EXERCISE PROMPT:
The required output is the line that contains "orange ruler: 9 -> 5" and every line after it, each written out exactly, up to the end of the entries.

(Records excerpted from a collection)
▽

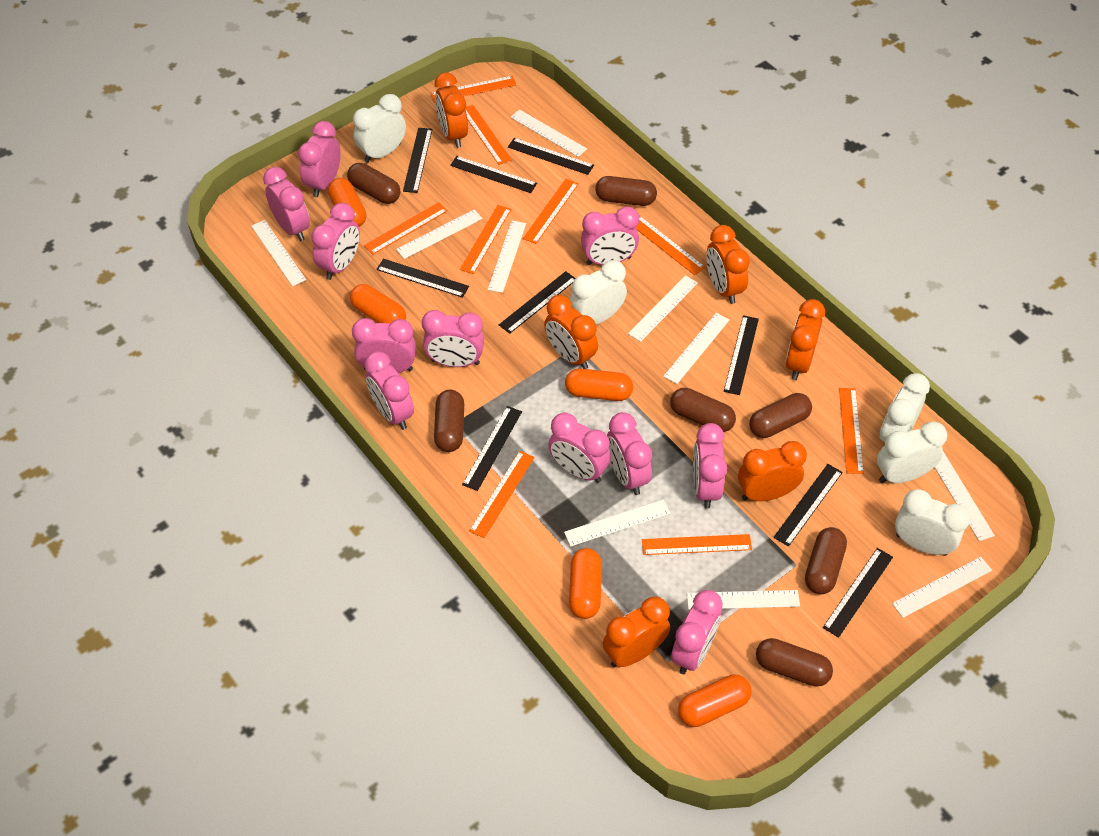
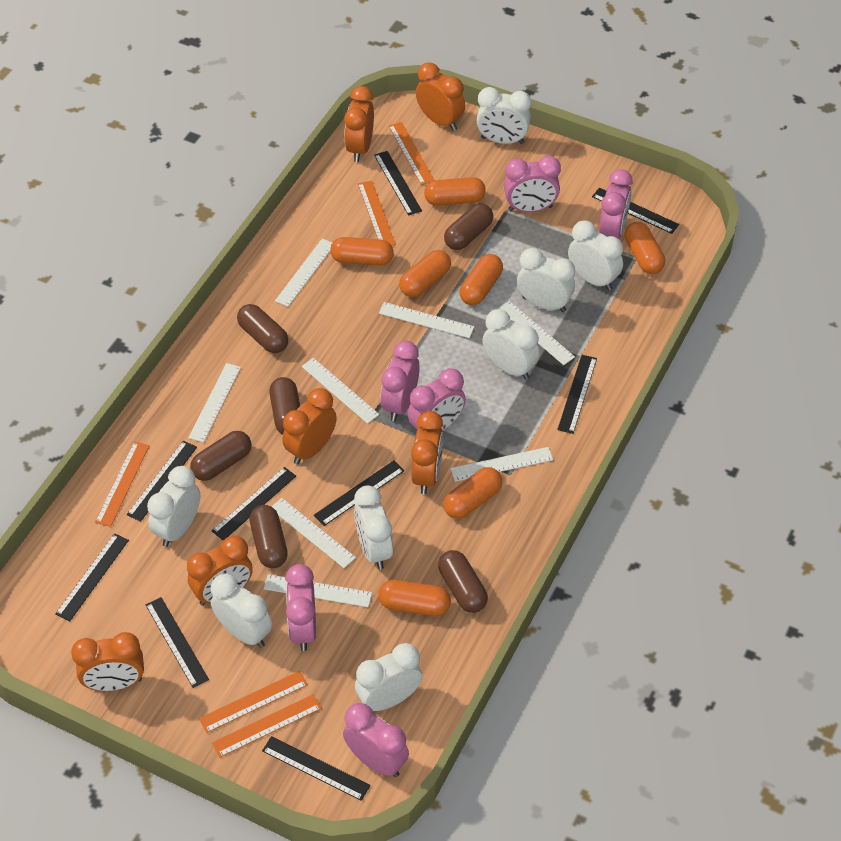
brown capsule: 7 -> 6
orange capsule: 5 -> 7
orange ruler: 9 -> 5
pink clock: 11 -> 6
white clock: 5 -> 8
white ruler: 10 -> 8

△

SOLUTION FOR THIS TASK:
orange ruler: 9 -> 5
pink clock: 11 -> 6
white clock: 5 -> 8
white ruler: 10 -> 8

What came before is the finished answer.